What you need to do:
Every record must appear in your copy exactly as written, with no pictures.

Data to examine: Begin

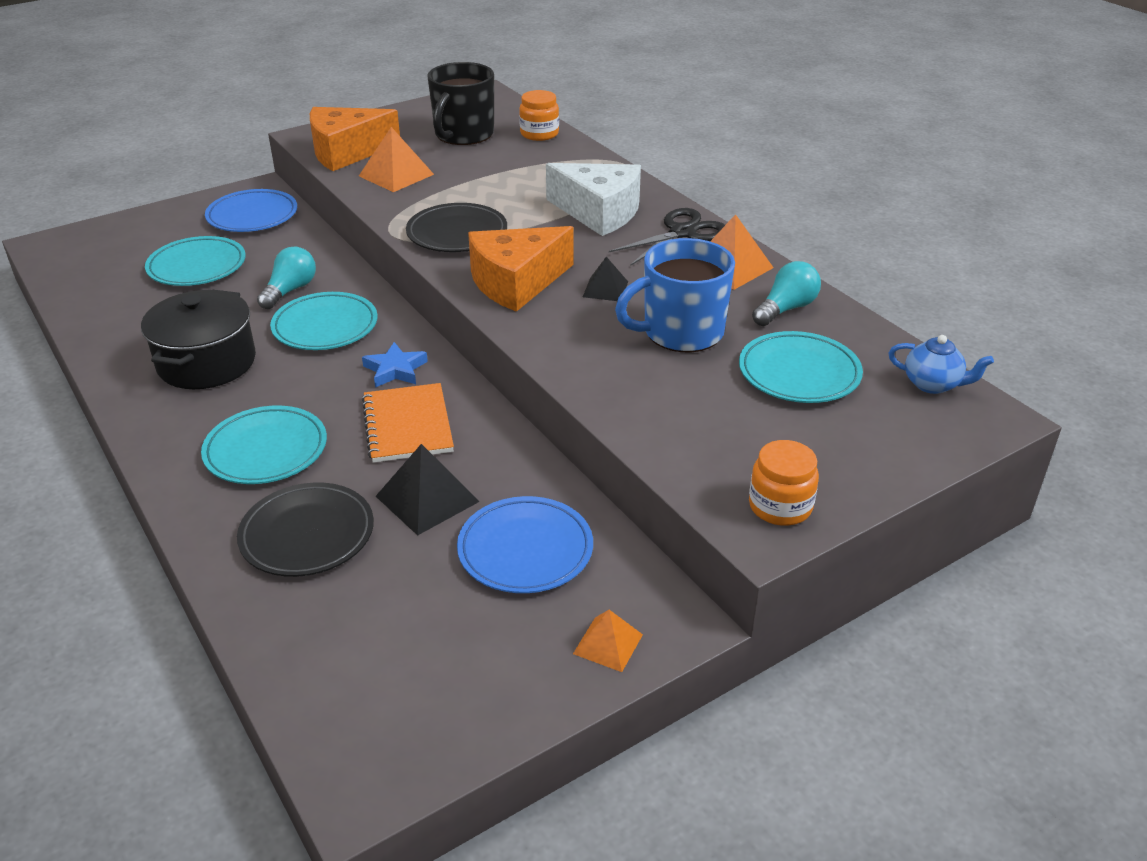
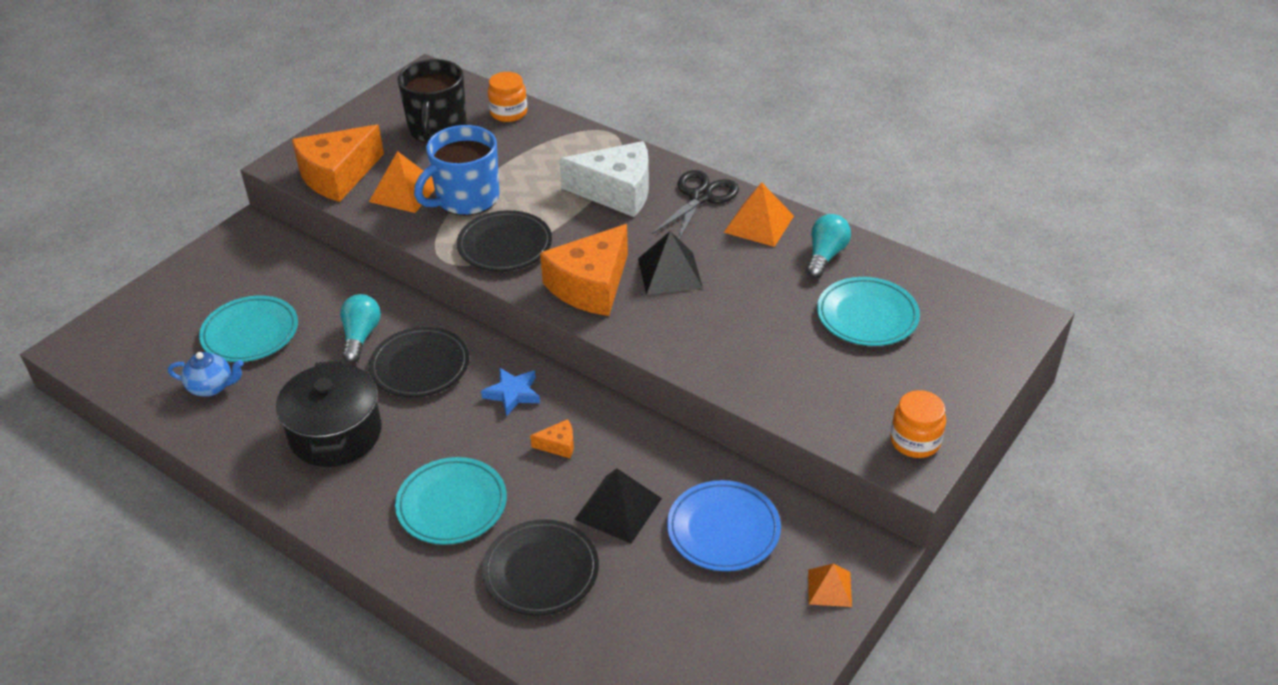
camera: 20 degrees left, 5 degrees up
blue plate [205,189,297,232] -> none
turquoise plate [270,292,378,350] -> black plate [369,327,469,397]
orange notebook [362,383,454,463] -> orange cheese [530,419,574,458]
black pyramid [583,257,628,301] -> black pyramid [638,231,703,295], size x1.62
blue mug [615,238,735,352] -> blue mug moved to [414,125,500,216]
blue teapot [889,335,994,394] -> blue teapot moved to [168,352,244,396]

Data to examine: End

Result of the task:
camera: 20 degrees left, 5 degrees up
blue plate [205,189,297,232] -> none
turquoise plate [270,292,378,350] -> black plate [369,327,469,397]
orange notebook [362,383,454,463] -> orange cheese [530,419,574,458]
black pyramid [583,257,628,301] -> black pyramid [638,231,703,295], size x1.62
blue mug [615,238,735,352] -> blue mug moved to [414,125,500,216]
blue teapot [889,335,994,394] -> blue teapot moved to [168,352,244,396]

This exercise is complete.